*TO DO*. From the line containing "(208, 245) = (207, 373): brown" down to the line containing "(473, 231) = (605, 254): grey", copy out the entries below exactly, both lines included, and nothing else; pictures do not belong in the copy.

*INFORMATION SHOWN*.
[Start of section]
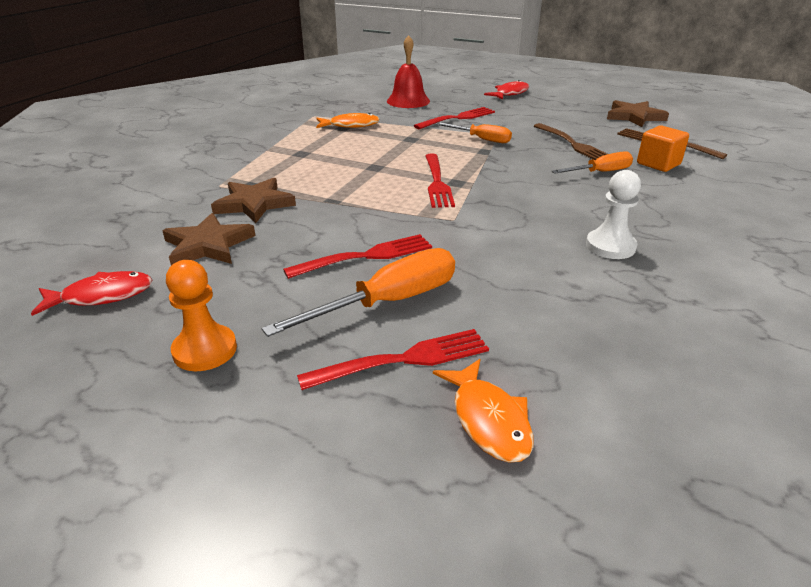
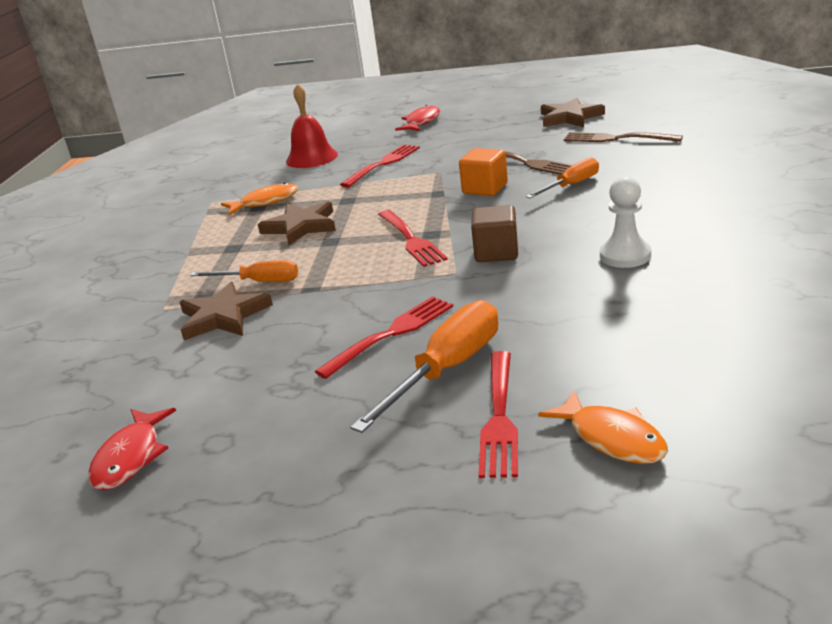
camera: 15 degrees left, 5 degrees down
(102, 296) = (131, 457): red fish -> red fish turned 135 degrees clockwise
(205, 350) = (294, 470): orange pawn -> none
(208, 245) = (207, 373): brown star -> brown star (301, 226)
(402, 360) = (499, 416): red fork -> red fork turned 135 degrees clockwise
(481, 139) = (425, 181): orange screwdriver -> orange screwdriver (259, 282)
(499, 212) = (496, 252): none -> brown cube
(658, 164) = (622, 162): orange cube -> orange cube (485, 189)

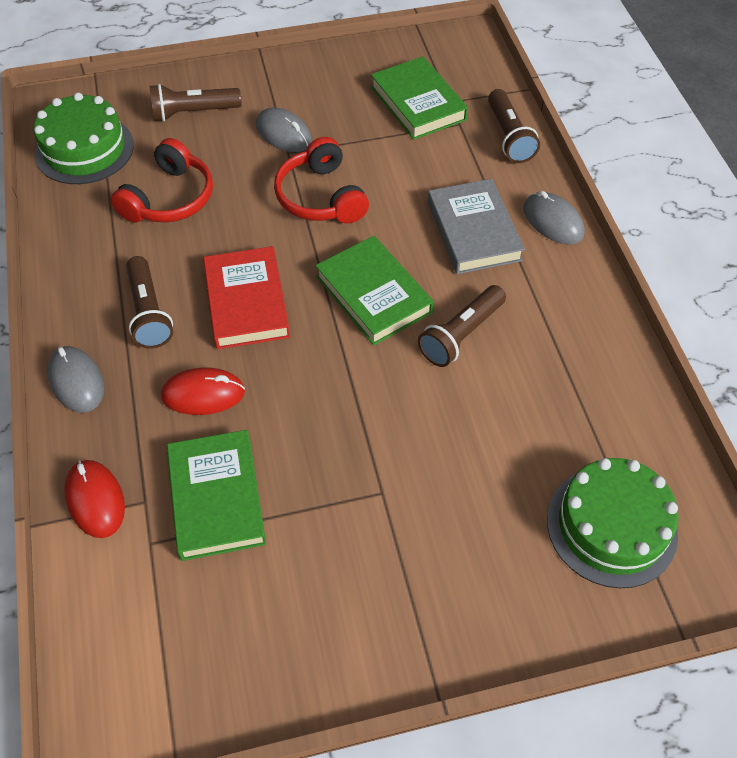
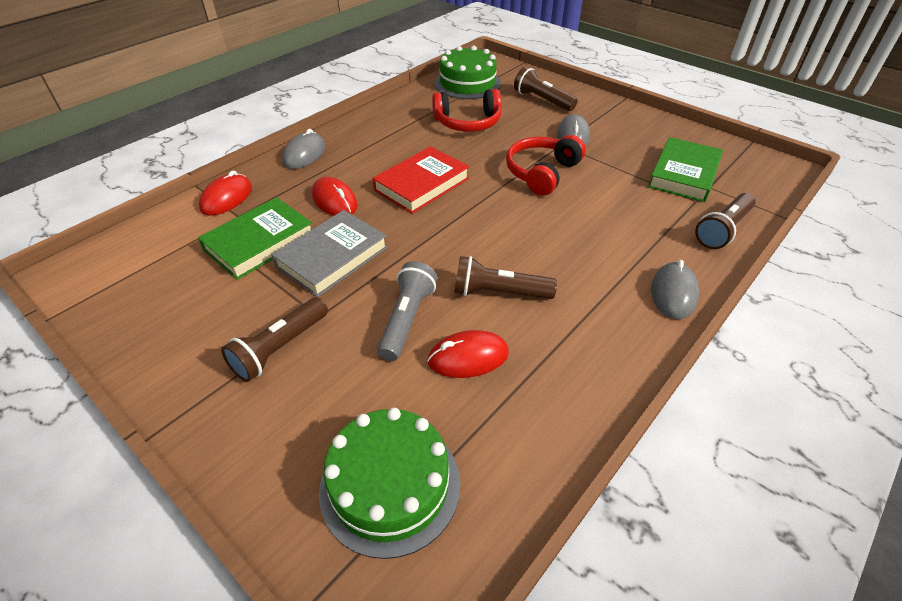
camera: 55 degrees right, 10 degrees down
(149, 313) = (376, 154): brown flashlight -> brown flashlight (279, 348)
(373, 294) = (487, 232): green book -> none
(441, 422) = (407, 319): none -> grey flashlight
(473, 231) = (605, 254): grey book -> grey book (332, 257)
(520, 402) = (468, 357): none -> red mouse

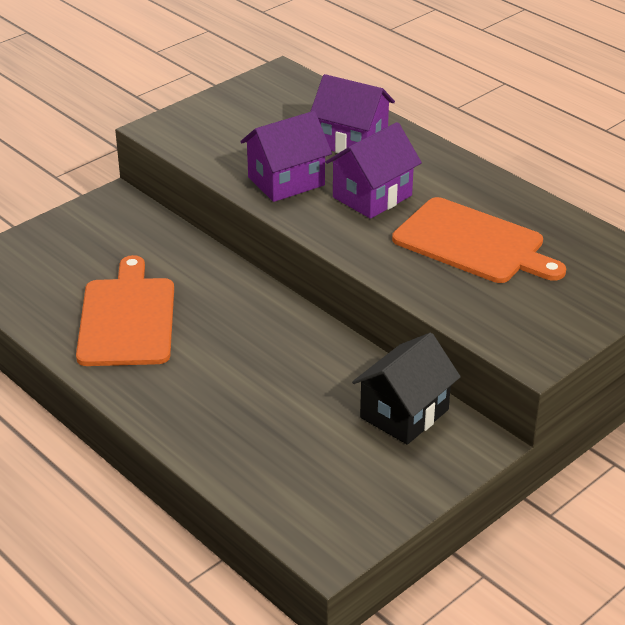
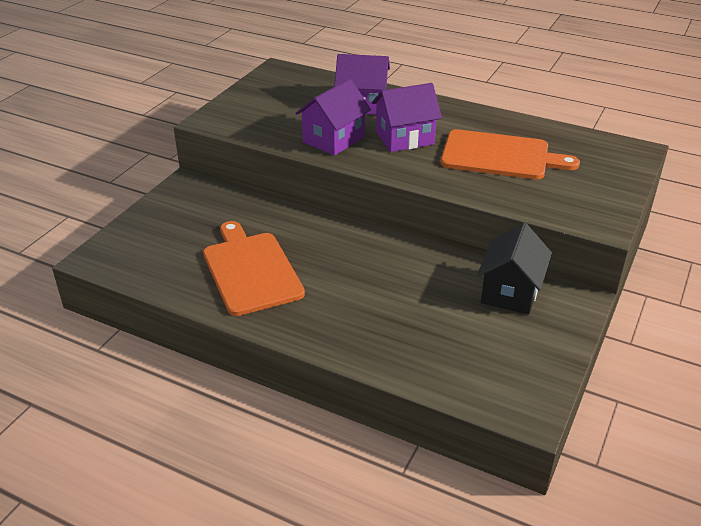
camera: 20 degrees left, 0 degrees up
(372, 196) = (404, 138): purple house -> purple house turned 45 degrees clockwise

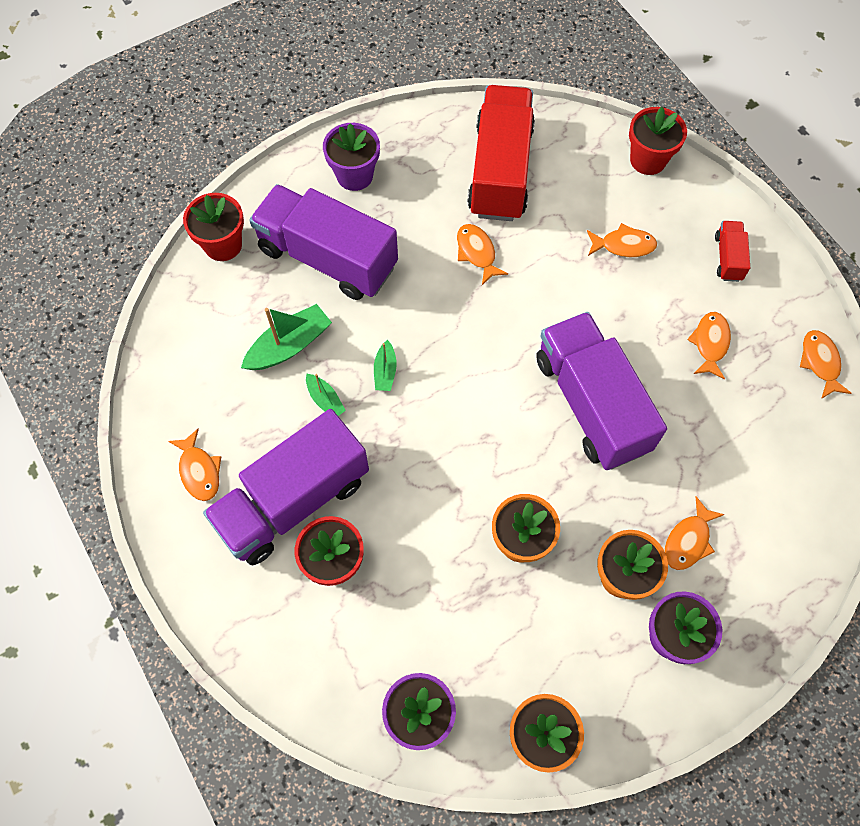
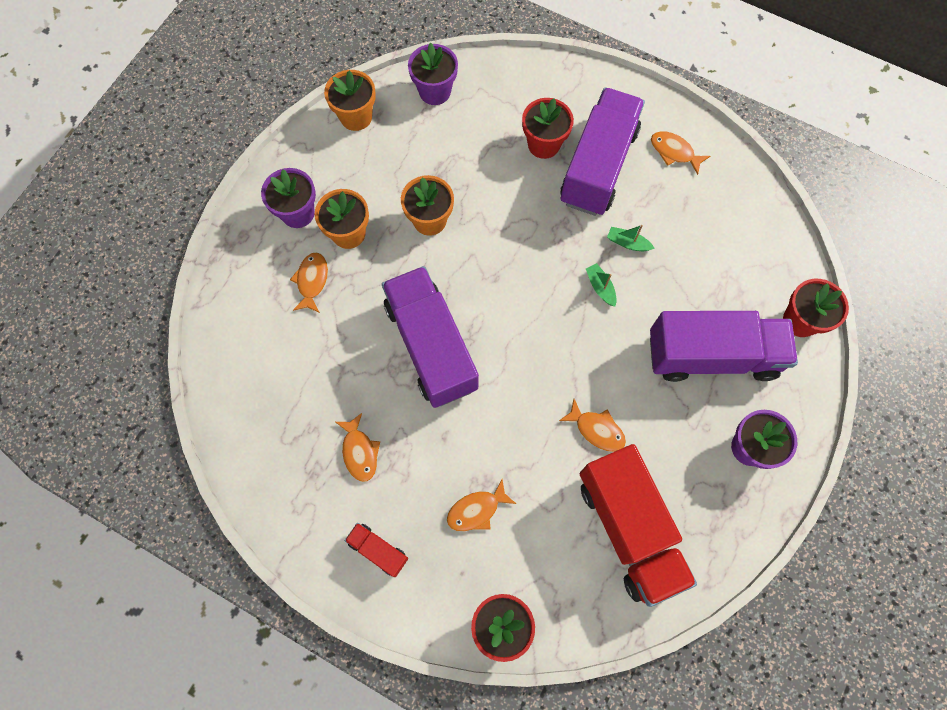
camera: 150 degrees right, 5 degrees up
(289, 345) = (684, 268): green boat -> none
(591, 404) = (431, 346): purple truck -> purple truck turned 150 degrees counterclockwise
(728, 258) = (378, 550): red truck -> red truck turned 150 degrees clockwise
(820, 362) = (260, 485): orange fish -> none

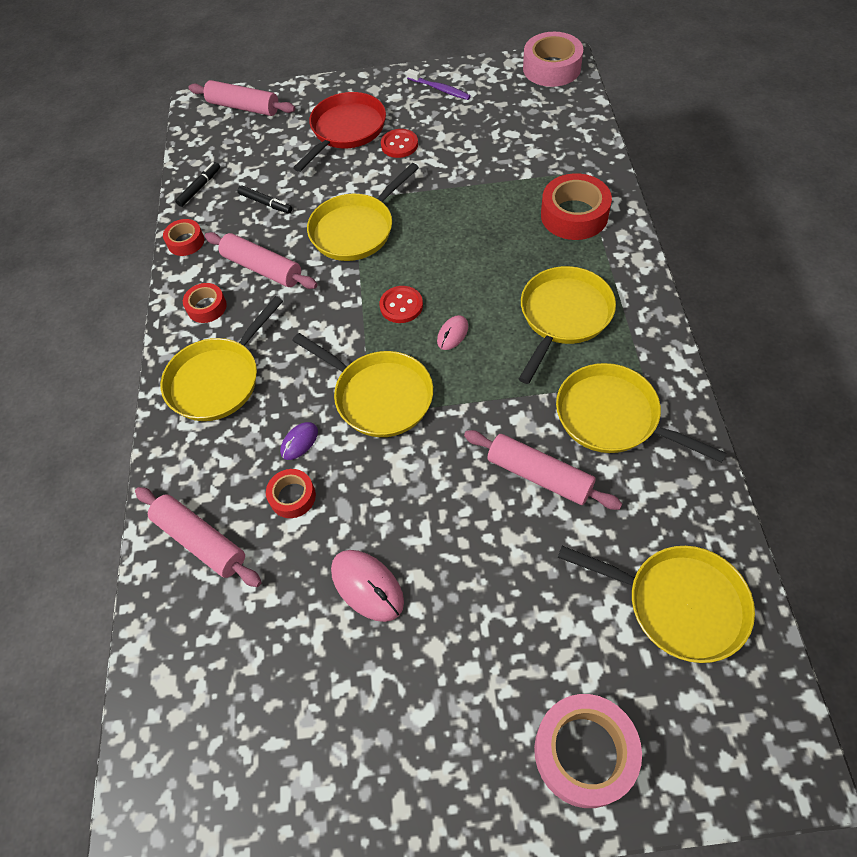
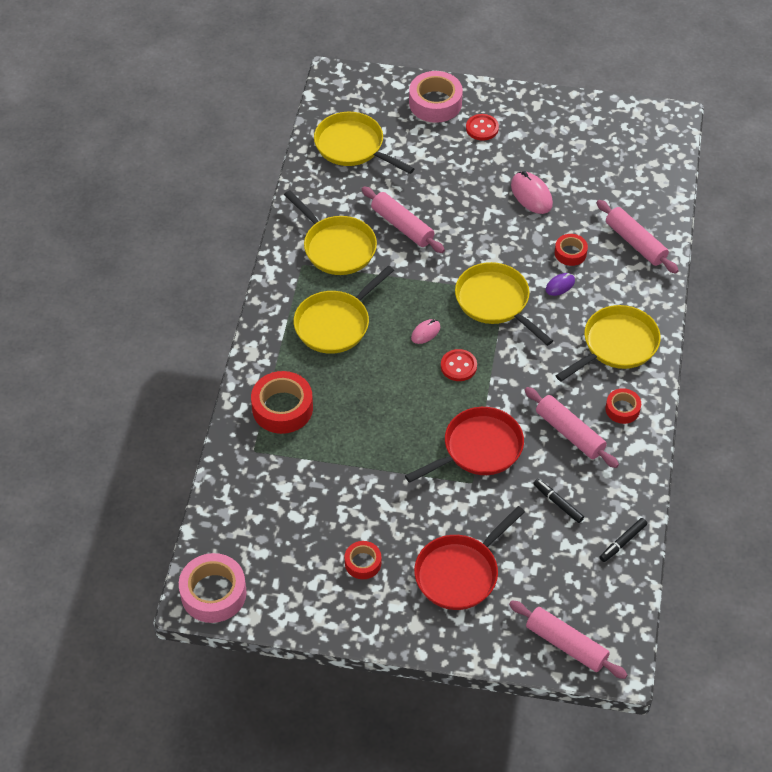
camera: 170 degrees left, 5 degrees down
(186, 242) = (639, 481): red tape -> red tape (363, 563)
(356, 229) = (478, 449): yellow pan -> red pan
(399, 145) = (410, 536): red button -> red button (482, 128)
(440, 89) = (343, 601): purple toothbrush -> none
[End of section]
*EXERCISE OUTPUT*.
(208, 245) = (207, 373): brown star -> brown star (301, 226)
(402, 360) = (499, 416): red fork -> red fork turned 135 degrees clockwise
(481, 139) = (425, 181): orange screwdriver -> orange screwdriver (259, 282)
(499, 212) = (496, 252): none -> brown cube
(658, 164) = (622, 162): orange cube -> orange cube (485, 189)

camera: 55 degrees right, 10 degrees down
(149, 313) = (376, 154): brown flashlight -> brown flashlight (279, 348)
(373, 294) = (487, 232): green book -> none
(441, 422) = (407, 319): none -> grey flashlight
(473, 231) = (605, 254): grey book -> grey book (332, 257)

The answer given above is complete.